If a line in the material below has the string "power", copy it out.
══════════════════════════════
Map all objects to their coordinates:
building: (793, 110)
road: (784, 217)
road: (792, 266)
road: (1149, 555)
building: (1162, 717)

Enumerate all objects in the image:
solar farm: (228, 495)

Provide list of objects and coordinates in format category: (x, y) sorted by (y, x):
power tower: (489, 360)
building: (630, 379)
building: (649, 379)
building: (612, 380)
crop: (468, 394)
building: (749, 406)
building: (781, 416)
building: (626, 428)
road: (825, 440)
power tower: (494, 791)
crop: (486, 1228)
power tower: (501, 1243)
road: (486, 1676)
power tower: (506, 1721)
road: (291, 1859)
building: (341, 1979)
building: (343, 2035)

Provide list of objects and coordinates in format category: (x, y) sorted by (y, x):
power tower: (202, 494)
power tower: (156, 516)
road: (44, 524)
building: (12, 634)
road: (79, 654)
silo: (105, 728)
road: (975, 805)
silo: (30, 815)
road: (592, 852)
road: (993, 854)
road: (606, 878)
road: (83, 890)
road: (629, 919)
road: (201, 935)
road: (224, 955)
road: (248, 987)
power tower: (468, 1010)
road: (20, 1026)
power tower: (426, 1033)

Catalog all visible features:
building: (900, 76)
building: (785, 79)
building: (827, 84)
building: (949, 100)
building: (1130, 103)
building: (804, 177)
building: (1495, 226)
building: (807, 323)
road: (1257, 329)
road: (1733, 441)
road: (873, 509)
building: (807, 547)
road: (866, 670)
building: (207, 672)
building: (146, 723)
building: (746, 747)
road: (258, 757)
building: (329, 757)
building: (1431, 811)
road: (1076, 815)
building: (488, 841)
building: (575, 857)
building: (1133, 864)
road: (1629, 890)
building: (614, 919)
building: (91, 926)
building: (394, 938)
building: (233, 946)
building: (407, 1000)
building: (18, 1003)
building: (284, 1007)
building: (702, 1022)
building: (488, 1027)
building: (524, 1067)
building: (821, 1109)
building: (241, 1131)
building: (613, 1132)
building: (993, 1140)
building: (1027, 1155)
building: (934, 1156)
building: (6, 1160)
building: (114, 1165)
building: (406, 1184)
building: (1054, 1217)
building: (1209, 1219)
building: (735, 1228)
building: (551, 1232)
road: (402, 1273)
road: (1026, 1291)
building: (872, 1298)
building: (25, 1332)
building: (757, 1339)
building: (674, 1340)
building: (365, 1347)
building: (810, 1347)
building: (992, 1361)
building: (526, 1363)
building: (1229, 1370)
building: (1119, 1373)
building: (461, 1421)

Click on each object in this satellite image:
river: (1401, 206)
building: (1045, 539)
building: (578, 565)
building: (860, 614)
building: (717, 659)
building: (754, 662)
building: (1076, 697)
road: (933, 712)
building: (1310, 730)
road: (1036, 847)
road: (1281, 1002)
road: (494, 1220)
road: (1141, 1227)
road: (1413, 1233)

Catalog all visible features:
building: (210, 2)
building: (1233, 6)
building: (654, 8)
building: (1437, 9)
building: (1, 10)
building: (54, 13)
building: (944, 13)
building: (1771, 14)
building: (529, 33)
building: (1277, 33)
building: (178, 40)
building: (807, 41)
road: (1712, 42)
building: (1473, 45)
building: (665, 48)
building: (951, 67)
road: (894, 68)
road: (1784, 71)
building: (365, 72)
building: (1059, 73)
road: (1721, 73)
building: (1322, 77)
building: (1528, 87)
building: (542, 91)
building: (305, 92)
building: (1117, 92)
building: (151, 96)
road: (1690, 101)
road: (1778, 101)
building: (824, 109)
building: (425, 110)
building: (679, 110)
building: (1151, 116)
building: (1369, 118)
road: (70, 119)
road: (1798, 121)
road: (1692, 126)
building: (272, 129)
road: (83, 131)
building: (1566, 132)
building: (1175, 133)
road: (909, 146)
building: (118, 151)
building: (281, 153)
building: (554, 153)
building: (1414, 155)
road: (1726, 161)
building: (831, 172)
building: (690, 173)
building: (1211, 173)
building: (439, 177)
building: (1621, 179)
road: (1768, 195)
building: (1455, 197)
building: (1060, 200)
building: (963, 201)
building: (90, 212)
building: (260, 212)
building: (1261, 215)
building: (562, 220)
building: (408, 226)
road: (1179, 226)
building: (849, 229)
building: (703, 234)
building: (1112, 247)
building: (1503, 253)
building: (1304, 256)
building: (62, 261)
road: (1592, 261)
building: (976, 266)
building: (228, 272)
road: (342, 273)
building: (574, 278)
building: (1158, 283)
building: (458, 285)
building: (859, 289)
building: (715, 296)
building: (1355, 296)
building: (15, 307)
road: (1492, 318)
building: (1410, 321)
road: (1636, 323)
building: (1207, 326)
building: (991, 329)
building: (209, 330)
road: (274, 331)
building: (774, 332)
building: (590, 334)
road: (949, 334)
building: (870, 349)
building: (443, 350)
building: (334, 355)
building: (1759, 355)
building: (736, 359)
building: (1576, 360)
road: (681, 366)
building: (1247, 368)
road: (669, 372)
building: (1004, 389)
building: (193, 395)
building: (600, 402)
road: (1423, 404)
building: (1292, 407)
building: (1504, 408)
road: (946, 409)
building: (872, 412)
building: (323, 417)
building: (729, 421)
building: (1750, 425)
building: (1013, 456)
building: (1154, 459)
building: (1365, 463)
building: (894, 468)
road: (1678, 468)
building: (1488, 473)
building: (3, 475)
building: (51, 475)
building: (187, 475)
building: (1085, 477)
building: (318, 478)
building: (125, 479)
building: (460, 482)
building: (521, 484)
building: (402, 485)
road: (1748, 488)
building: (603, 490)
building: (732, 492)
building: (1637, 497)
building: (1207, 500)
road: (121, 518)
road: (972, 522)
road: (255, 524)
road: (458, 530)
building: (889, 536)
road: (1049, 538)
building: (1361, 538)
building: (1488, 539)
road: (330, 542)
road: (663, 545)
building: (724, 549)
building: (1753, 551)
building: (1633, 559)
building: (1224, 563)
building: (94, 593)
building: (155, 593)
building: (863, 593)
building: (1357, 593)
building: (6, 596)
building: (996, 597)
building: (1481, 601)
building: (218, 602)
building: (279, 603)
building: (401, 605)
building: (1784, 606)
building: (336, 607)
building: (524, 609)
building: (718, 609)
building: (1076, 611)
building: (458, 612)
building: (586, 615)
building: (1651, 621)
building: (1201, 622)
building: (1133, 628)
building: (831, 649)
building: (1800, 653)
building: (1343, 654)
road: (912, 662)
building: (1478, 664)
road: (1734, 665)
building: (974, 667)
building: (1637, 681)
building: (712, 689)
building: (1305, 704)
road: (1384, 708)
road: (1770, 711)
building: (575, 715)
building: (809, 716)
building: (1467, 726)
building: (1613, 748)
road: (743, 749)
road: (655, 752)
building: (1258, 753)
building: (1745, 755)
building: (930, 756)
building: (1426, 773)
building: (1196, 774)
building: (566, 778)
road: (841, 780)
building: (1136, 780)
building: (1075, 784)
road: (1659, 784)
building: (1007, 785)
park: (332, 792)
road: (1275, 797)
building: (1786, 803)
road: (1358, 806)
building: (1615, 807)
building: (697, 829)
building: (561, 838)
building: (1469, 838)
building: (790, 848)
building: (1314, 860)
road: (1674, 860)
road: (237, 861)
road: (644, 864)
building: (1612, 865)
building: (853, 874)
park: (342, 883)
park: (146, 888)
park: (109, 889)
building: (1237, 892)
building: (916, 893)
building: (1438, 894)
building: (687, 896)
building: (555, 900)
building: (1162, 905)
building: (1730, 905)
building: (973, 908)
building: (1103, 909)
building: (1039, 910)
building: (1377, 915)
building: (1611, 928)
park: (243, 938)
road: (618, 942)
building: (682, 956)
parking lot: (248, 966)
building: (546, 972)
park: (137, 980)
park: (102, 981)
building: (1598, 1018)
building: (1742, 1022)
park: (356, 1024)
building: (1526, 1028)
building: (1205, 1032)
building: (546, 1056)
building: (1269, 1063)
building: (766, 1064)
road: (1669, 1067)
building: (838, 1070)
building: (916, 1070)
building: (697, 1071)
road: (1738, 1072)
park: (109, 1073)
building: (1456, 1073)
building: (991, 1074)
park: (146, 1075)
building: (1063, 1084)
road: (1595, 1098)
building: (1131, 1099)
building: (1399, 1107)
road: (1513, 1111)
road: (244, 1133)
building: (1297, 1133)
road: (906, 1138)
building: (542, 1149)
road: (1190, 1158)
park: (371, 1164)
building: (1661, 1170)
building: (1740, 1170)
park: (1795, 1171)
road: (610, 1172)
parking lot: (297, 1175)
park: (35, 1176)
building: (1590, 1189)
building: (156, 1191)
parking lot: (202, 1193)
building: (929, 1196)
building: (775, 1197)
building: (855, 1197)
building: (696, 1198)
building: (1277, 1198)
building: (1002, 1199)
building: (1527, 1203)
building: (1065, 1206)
══════════════════════════════
ANSWER TO THIS PROBLEM —
power tower: (489, 360)
power tower: (494, 791)
power tower: (501, 1243)
power tower: (506, 1721)
power tower: (202, 494)
power tower: (156, 516)
power tower: (468, 1010)
power tower: (426, 1033)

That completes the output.